▶ THE RECORDS

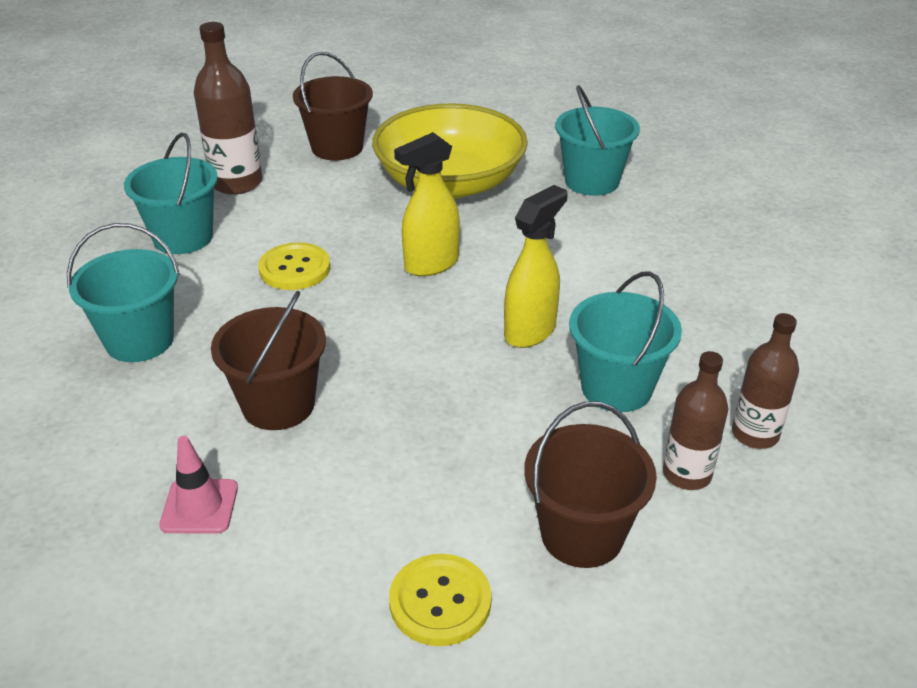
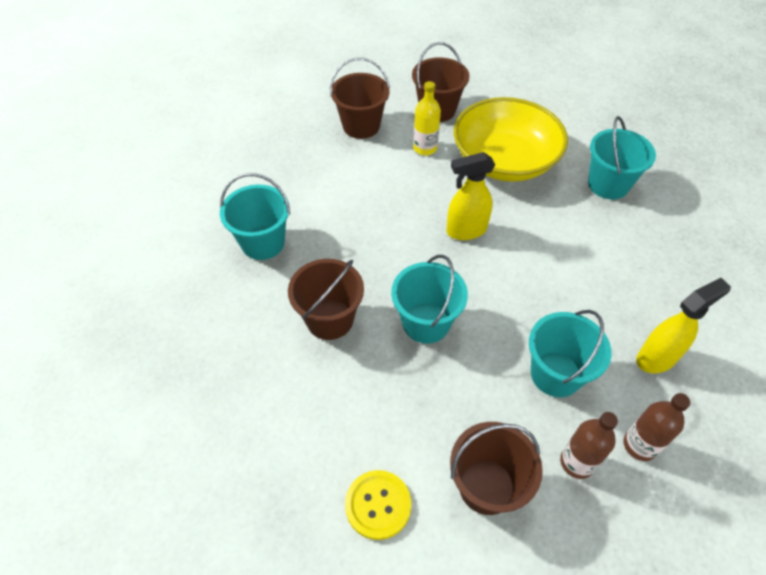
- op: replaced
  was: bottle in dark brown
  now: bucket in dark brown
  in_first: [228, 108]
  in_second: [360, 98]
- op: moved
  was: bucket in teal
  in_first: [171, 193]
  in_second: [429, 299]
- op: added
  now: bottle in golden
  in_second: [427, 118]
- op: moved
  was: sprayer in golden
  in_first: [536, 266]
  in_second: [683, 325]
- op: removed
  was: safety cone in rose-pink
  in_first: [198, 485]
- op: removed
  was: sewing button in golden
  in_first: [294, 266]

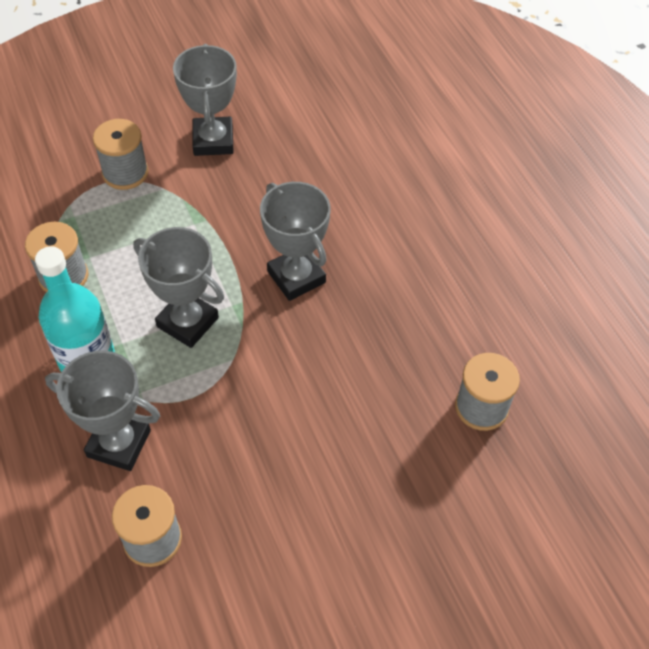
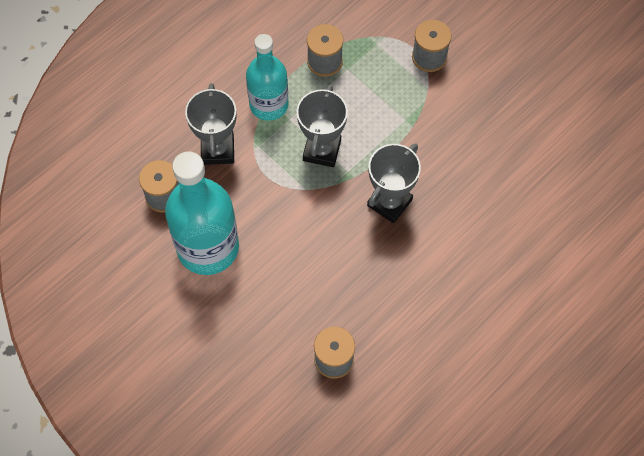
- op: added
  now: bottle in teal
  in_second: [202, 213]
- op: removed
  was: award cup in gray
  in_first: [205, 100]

▶ WHAT THE EXERCISE ASKS
What you hand back should match the entries above exactly, except that no picture appears.

▶ WRITTEN ANSWER
- op: replaced
  was: bottle in dark brown
  now: bucket in dark brown
  in_first: [228, 108]
  in_second: [360, 98]
- op: moved
  was: bucket in teal
  in_first: [171, 193]
  in_second: [429, 299]
- op: added
  now: bottle in golden
  in_second: [427, 118]
- op: moved
  was: sprayer in golden
  in_first: [536, 266]
  in_second: [683, 325]
- op: removed
  was: safety cone in rose-pink
  in_first: [198, 485]
- op: removed
  was: sewing button in golden
  in_first: [294, 266]

- op: added
  now: bottle in teal
  in_second: [202, 213]
- op: removed
  was: award cup in gray
  in_first: [205, 100]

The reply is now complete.